## GIVEN DATA
┄┄┄┄┄┄

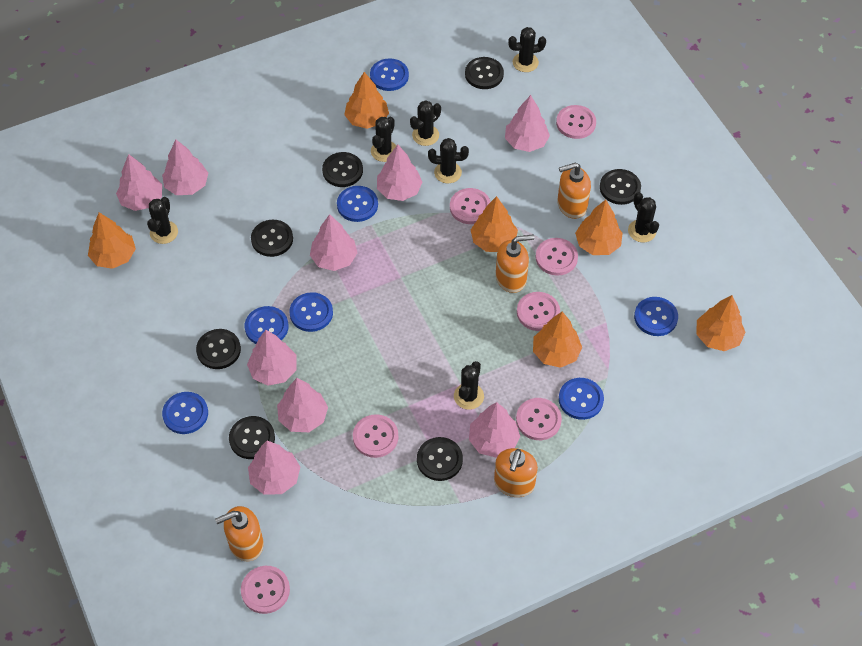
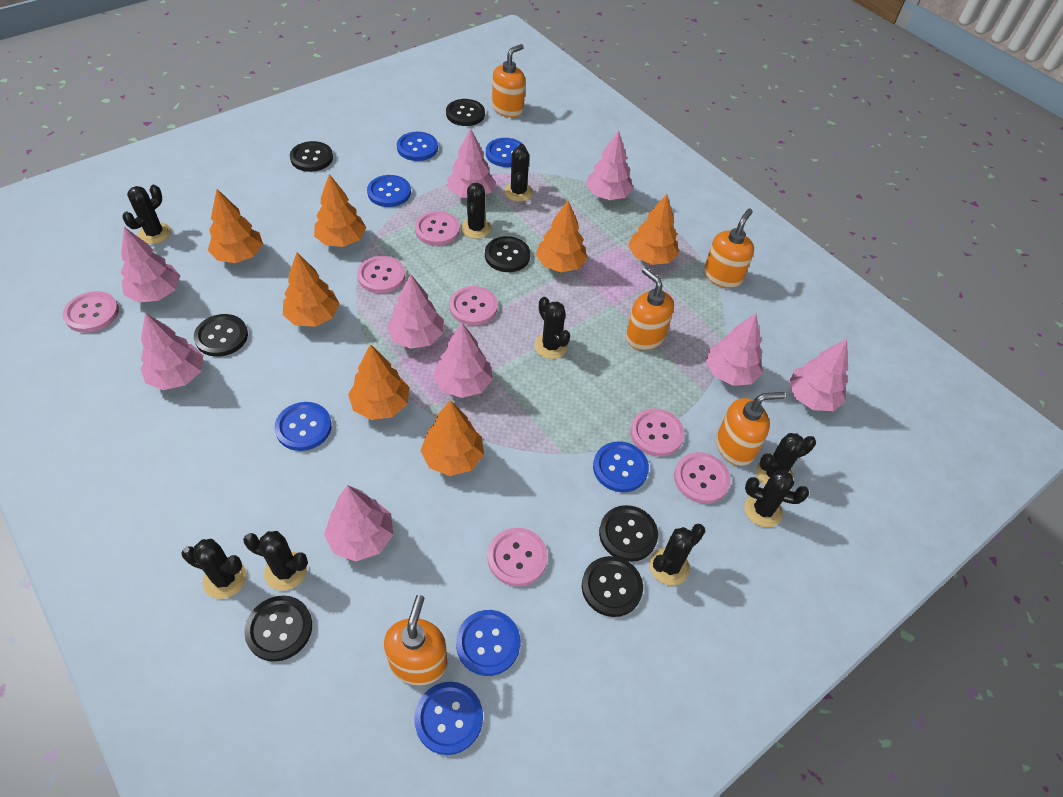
black cactus: 7 -> 9
orange soap dispenser: 4 -> 5
orange tree: 6 -> 7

┄┄┄┄┄┄

## WORK TO COMPLETE
Reproduce all of the data exactly; the pictures do not belong in the copy.

## ANSWER TO THIS TASK
black cactus: 7 -> 9
orange soap dispenser: 4 -> 5
orange tree: 6 -> 7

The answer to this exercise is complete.